[Scene change data]
-- -- --

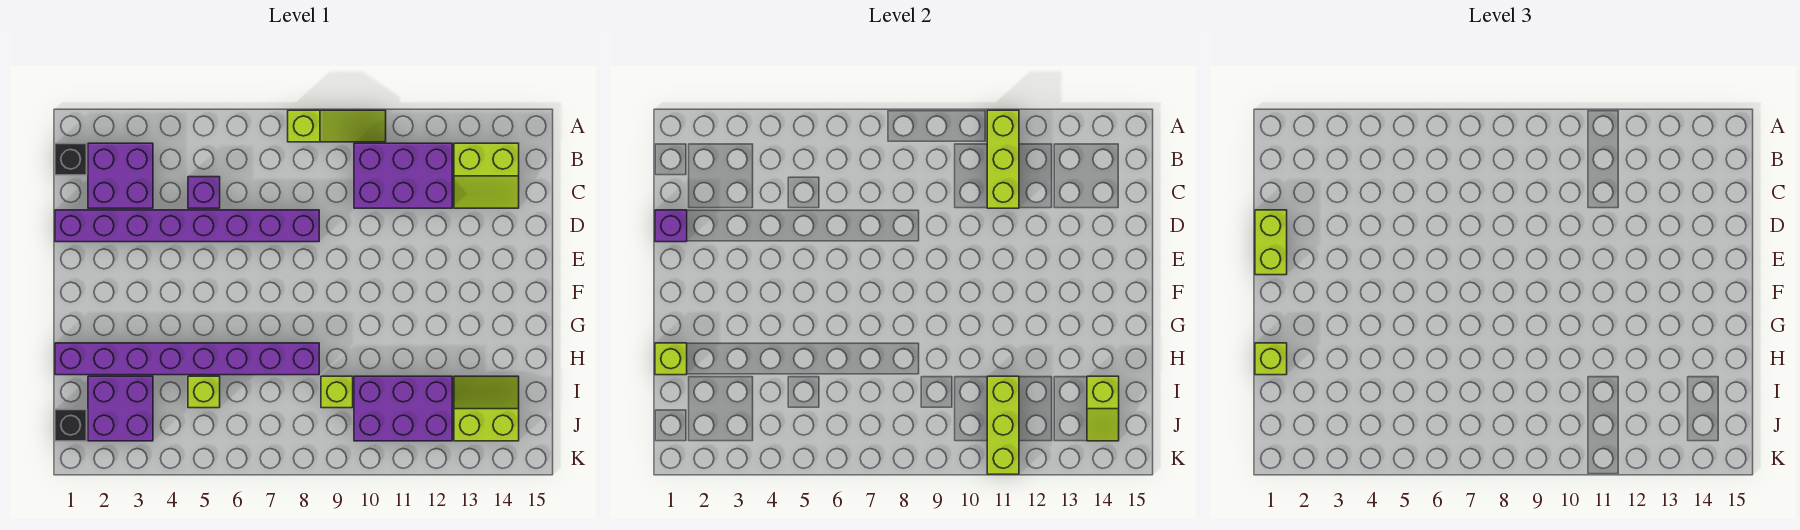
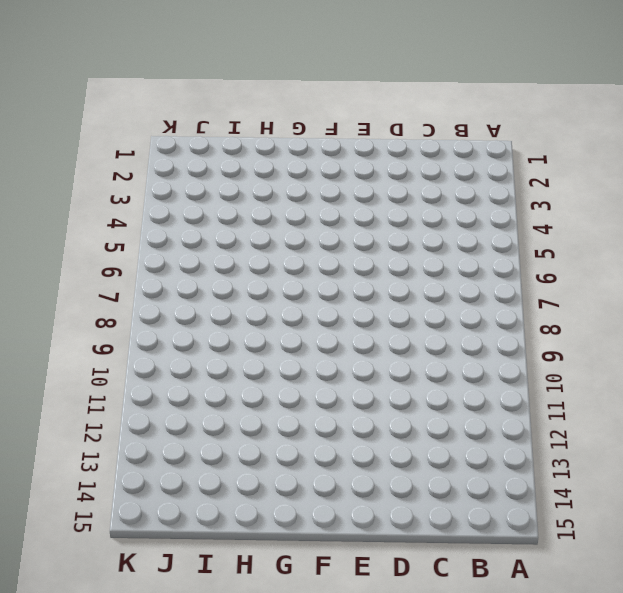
none -> lime 1x3 slope [288,110,386,142]
none -> black 1x1 brick [55,143,87,175]
none -> purple 2x2 brick [88,143,153,208]

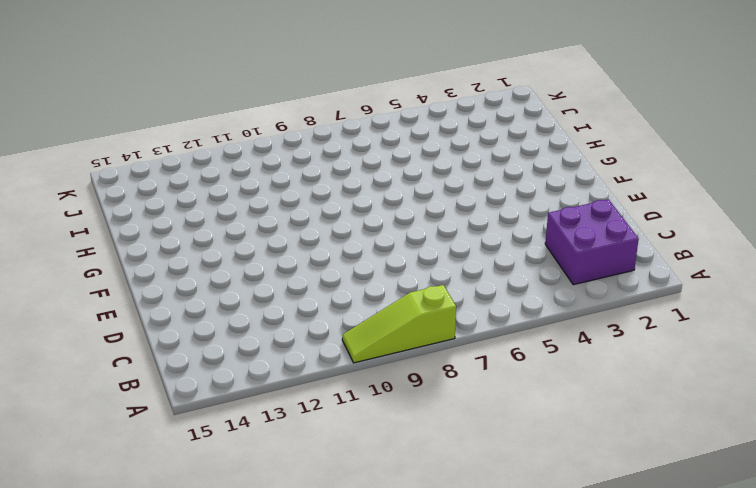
none -> black 1x1 brick [55,143,87,175]
none -> purple 2x3 brick [354,143,452,208]
none -> lime 2x2 slope [454,143,519,208]

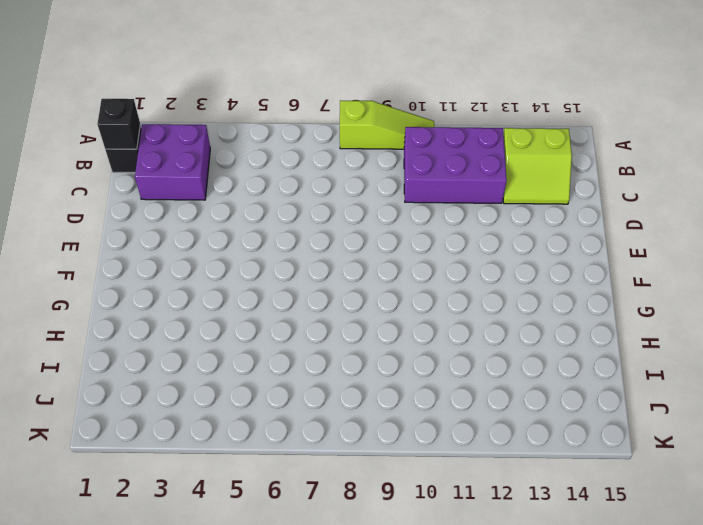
black 1x1 brick [97,99,140,149] -> black 1x1 brick moved to [55,409,87,441]
none -> purple 1x1 brick [188,177,220,208]
none -> purple 1x8 brick [55,210,319,242]
none -> purple 1x8 brick [55,343,319,375]

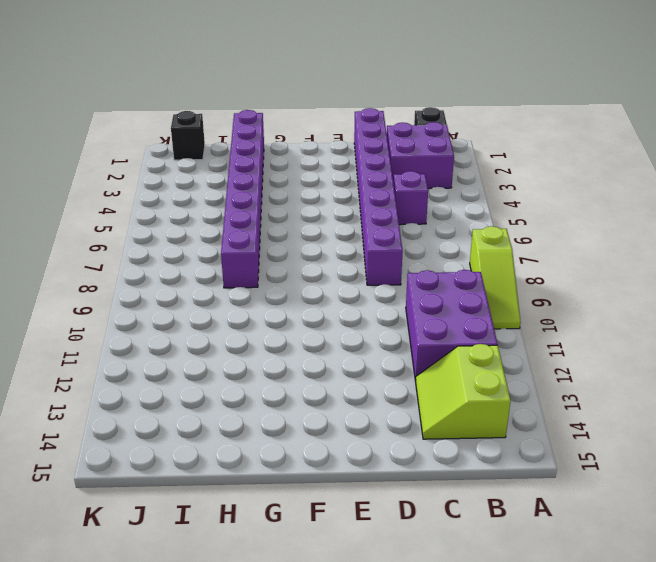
none -> purple 2x2 brick [88,376,153,441]
none -> lime 1x1 brick [188,376,220,408]
none -> lime 1x1 brick [321,376,353,408]

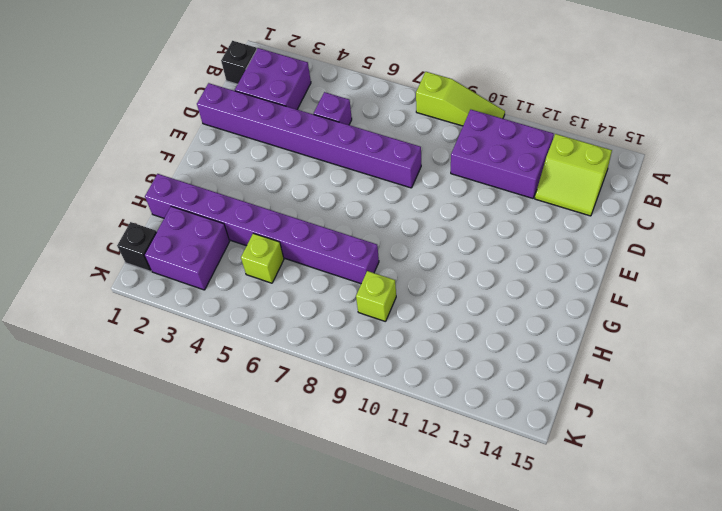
none -> purple 2x3 brick [354,376,452,441]
none -> lime 2x2 slope [454,376,519,441]
none -> lime 1x3 brick [987,110,1019,208]

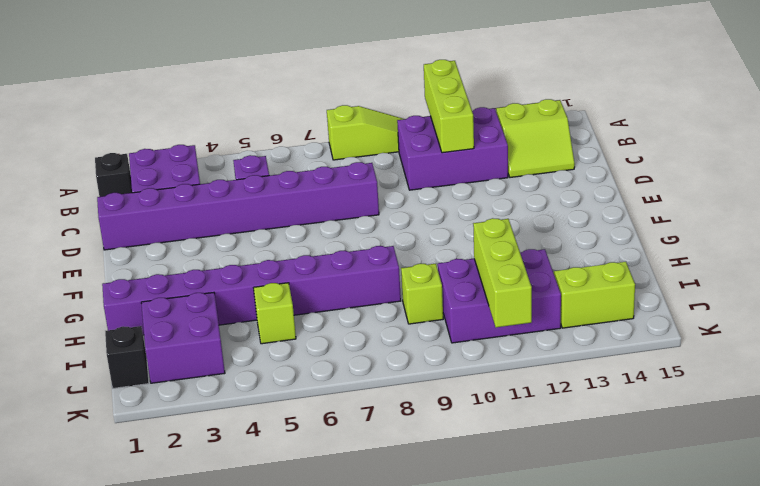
none -> purple 1x1 brick [655,210,687,242]
none -> lime 1x1 brick [655,343,687,375]
none -> lime 1x2 slope [1087,376,1119,441]

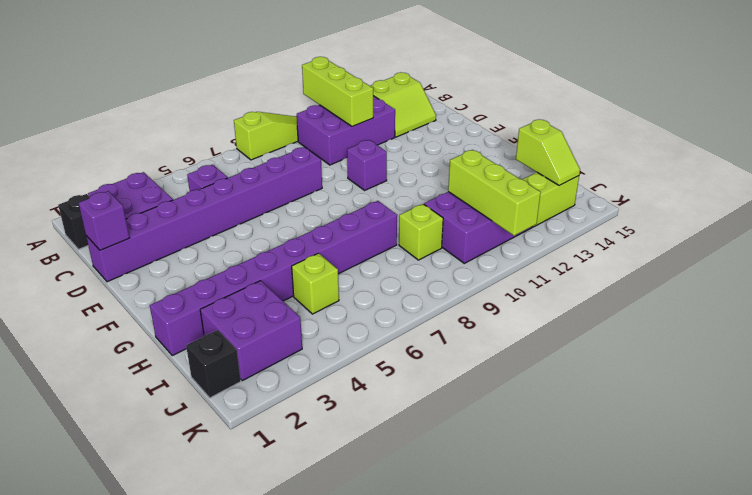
purple 1x1 brick [347,140,387,190] -> none
none -> lime 1x1 brick [655,343,687,375]
none -> lime 1x2 brick [1255,210,1287,275]
none -> lime 1x1 brick [1255,343,1287,375]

-- -- --

▶ [Brief]: Nothing but an exact copy is needed, covering the lines from the line with "none -> purple 1x1 brick [655,210,687,242]" through the last line of the entries, pictures excluded.

▶ [Reply]:
none -> purple 1x1 brick [655,210,687,242]
none -> lime 1x1 brick [655,343,687,375]
none -> lime 1x2 slope [1087,376,1119,441]

purple 1x1 brick [347,140,387,190] -> none
none -> lime 1x1 brick [655,343,687,375]
none -> lime 1x2 brick [1255,210,1287,275]
none -> lime 1x1 brick [1255,343,1287,375]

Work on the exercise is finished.